• Your task:
Would you print the records below without changing anything?

Task inputs Start Marker

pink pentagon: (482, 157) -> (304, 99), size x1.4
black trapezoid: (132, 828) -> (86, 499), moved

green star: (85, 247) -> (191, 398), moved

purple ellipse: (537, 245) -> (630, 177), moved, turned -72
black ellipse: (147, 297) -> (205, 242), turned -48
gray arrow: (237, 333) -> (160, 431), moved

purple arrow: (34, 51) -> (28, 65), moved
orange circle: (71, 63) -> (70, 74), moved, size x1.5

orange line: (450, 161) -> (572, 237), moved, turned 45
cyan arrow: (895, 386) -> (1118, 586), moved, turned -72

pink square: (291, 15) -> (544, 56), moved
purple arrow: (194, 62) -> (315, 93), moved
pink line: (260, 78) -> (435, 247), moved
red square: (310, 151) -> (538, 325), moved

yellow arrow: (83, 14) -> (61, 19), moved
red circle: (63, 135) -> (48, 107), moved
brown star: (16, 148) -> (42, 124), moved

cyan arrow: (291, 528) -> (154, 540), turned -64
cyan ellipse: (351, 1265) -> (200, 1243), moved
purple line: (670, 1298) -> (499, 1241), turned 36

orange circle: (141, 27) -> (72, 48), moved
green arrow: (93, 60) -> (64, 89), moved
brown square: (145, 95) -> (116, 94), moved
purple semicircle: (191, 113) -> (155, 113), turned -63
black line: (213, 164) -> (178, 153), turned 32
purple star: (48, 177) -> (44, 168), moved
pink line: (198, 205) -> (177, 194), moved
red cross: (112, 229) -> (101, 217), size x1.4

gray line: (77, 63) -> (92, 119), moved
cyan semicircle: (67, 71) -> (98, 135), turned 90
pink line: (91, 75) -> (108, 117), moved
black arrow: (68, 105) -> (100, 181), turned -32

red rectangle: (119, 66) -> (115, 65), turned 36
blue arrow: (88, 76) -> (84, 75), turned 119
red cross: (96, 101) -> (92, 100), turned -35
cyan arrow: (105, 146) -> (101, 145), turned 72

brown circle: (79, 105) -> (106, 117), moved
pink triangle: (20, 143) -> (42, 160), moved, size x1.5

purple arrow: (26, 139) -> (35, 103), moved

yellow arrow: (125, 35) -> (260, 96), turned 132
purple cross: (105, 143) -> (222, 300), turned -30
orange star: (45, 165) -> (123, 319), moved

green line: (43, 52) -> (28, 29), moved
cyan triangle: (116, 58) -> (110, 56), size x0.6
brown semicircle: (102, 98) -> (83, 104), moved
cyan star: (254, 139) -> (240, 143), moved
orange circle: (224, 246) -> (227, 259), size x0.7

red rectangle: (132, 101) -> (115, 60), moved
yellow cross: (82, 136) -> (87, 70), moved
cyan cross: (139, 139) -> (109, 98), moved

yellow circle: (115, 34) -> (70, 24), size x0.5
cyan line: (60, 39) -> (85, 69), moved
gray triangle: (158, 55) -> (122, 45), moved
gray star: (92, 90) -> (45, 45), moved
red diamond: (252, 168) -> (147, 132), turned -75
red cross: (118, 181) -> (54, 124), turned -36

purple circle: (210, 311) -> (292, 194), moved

Task inputs End Marker

• Exercise answer:
pink pentagon: (482, 157) -> (304, 99), size x1.4
black trapezoid: (132, 828) -> (86, 499), moved

green star: (85, 247) -> (191, 398), moved

purple ellipse: (537, 245) -> (630, 177), moved, turned -72
black ellipse: (147, 297) -> (205, 242), turned -48
gray arrow: (237, 333) -> (160, 431), moved

purple arrow: (34, 51) -> (28, 65), moved
orange circle: (71, 63) -> (70, 74), moved, size x1.5

orange line: (450, 161) -> (572, 237), moved, turned 45
cyan arrow: (895, 386) -> (1118, 586), moved, turned -72

pink square: (291, 15) -> (544, 56), moved
purple arrow: (194, 62) -> (315, 93), moved
pink line: (260, 78) -> (435, 247), moved
red square: (310, 151) -> (538, 325), moved

yellow arrow: (83, 14) -> (61, 19), moved
red circle: (63, 135) -> (48, 107), moved
brown star: (16, 148) -> (42, 124), moved

cyan arrow: (291, 528) -> (154, 540), turned -64
cyan ellipse: (351, 1265) -> (200, 1243), moved
purple line: (670, 1298) -> (499, 1241), turned 36

orange circle: (141, 27) -> (72, 48), moved
green arrow: (93, 60) -> (64, 89), moved
brown square: (145, 95) -> (116, 94), moved
purple semicircle: (191, 113) -> (155, 113), turned -63
black line: (213, 164) -> (178, 153), turned 32
purple star: (48, 177) -> (44, 168), moved
pink line: (198, 205) -> (177, 194), moved
red cross: (112, 229) -> (101, 217), size x1.4

gray line: (77, 63) -> (92, 119), moved
cyan semicircle: (67, 71) -> (98, 135), turned 90
pink line: (91, 75) -> (108, 117), moved
black arrow: (68, 105) -> (100, 181), turned -32

red rectangle: (119, 66) -> (115, 65), turned 36
blue arrow: (88, 76) -> (84, 75), turned 119
red cross: (96, 101) -> (92, 100), turned -35
cyan arrow: (105, 146) -> (101, 145), turned 72

brown circle: (79, 105) -> (106, 117), moved
pink triangle: (20, 143) -> (42, 160), moved, size x1.5

purple arrow: (26, 139) -> (35, 103), moved

yellow arrow: (125, 35) -> (260, 96), turned 132
purple cross: (105, 143) -> (222, 300), turned -30
orange star: (45, 165) -> (123, 319), moved

green line: (43, 52) -> (28, 29), moved
cyan triangle: (116, 58) -> (110, 56), size x0.6
brown semicircle: (102, 98) -> (83, 104), moved
cyan star: (254, 139) -> (240, 143), moved
orange circle: (224, 246) -> (227, 259), size x0.7

red rectangle: (132, 101) -> (115, 60), moved
yellow cross: (82, 136) -> (87, 70), moved
cyan cross: (139, 139) -> (109, 98), moved

yellow circle: (115, 34) -> (70, 24), size x0.5
cyan line: (60, 39) -> (85, 69), moved
gray triangle: (158, 55) -> (122, 45), moved
gray star: (92, 90) -> (45, 45), moved
red diamond: (252, 168) -> (147, 132), turned -75
red cross: (118, 181) -> (54, 124), turned -36

purple circle: (210, 311) -> (292, 194), moved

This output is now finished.